What the task requires:
Your answer must be an exact copy of the entries, containing no images.

Given records:
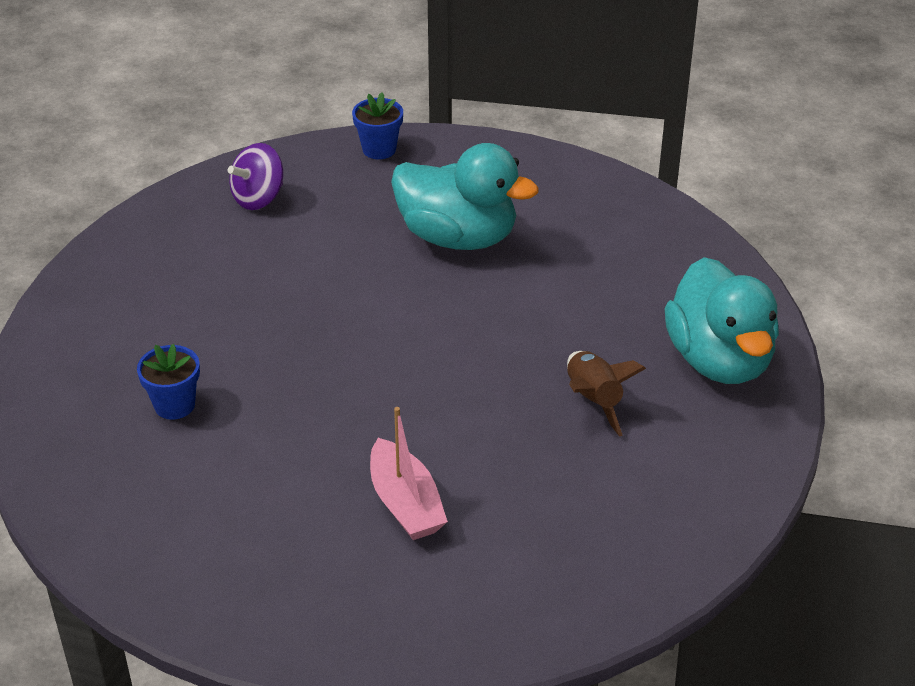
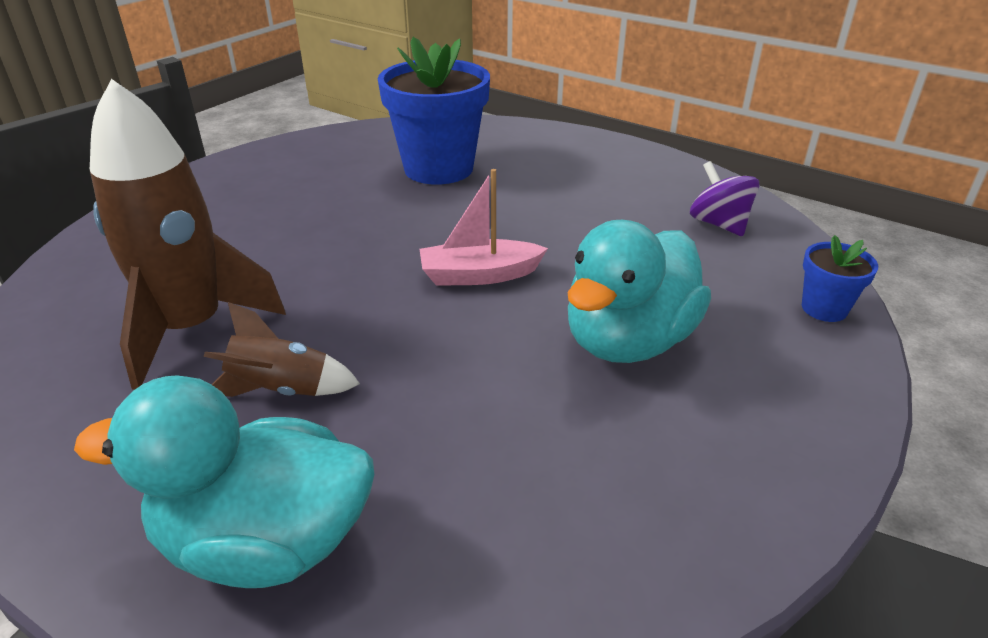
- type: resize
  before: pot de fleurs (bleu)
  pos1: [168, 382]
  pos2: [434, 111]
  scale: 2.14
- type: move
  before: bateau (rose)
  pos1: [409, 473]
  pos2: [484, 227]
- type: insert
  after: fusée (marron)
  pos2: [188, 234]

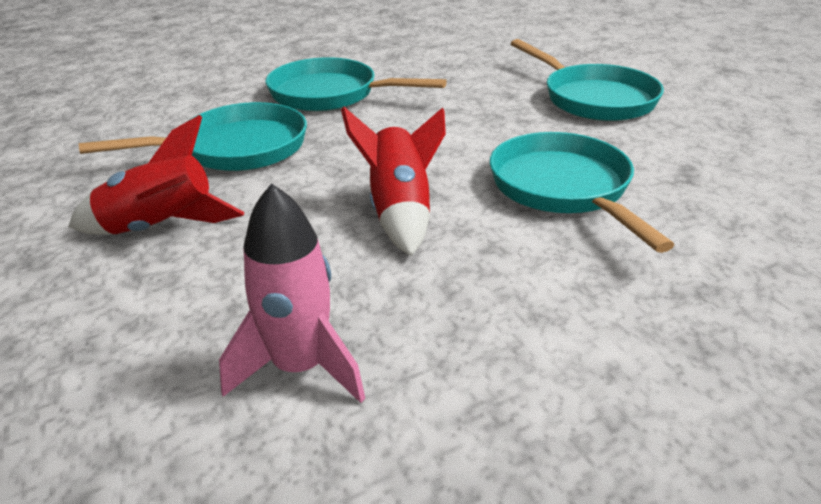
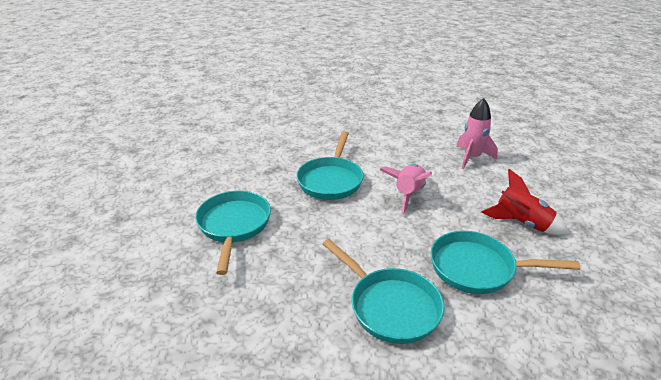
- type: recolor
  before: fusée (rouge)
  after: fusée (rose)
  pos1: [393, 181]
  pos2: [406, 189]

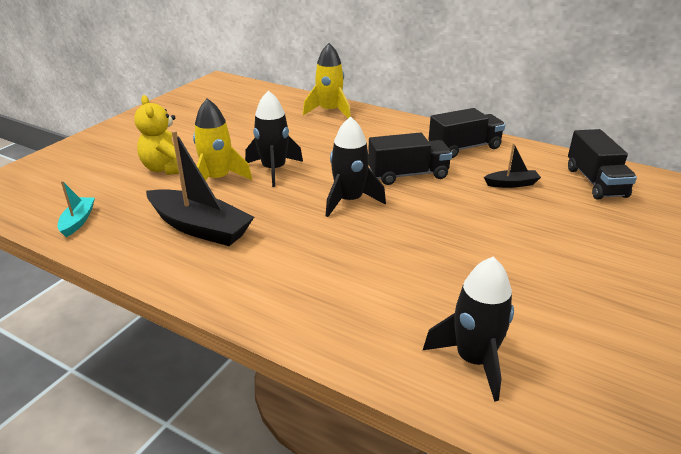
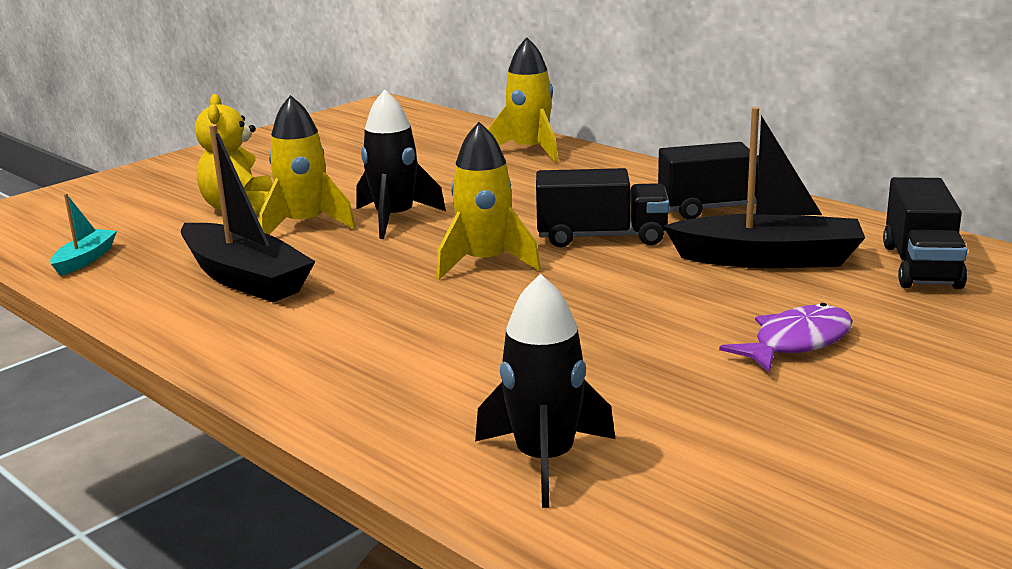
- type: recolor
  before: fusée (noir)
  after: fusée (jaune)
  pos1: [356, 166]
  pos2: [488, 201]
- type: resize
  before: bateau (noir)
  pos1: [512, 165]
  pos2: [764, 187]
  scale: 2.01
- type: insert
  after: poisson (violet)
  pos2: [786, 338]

Output for this task:
- type: resize
  before: pot de fleurs (bleu)
  pos1: [168, 382]
  pos2: [434, 111]
  scale: 2.14
- type: move
  before: bateau (rose)
  pos1: [409, 473]
  pos2: [484, 227]
- type: insert
  after: fusée (marron)
  pos2: [188, 234]

- type: recolor
  before: fusée (rouge)
  after: fusée (rose)
  pos1: [393, 181]
  pos2: [406, 189]

- type: recolor
  before: fusée (noir)
  after: fusée (jaune)
  pos1: [356, 166]
  pos2: [488, 201]
- type: resize
  before: bateau (noir)
  pos1: [512, 165]
  pos2: [764, 187]
  scale: 2.01
- type: insert
  after: poisson (violet)
  pos2: [786, 338]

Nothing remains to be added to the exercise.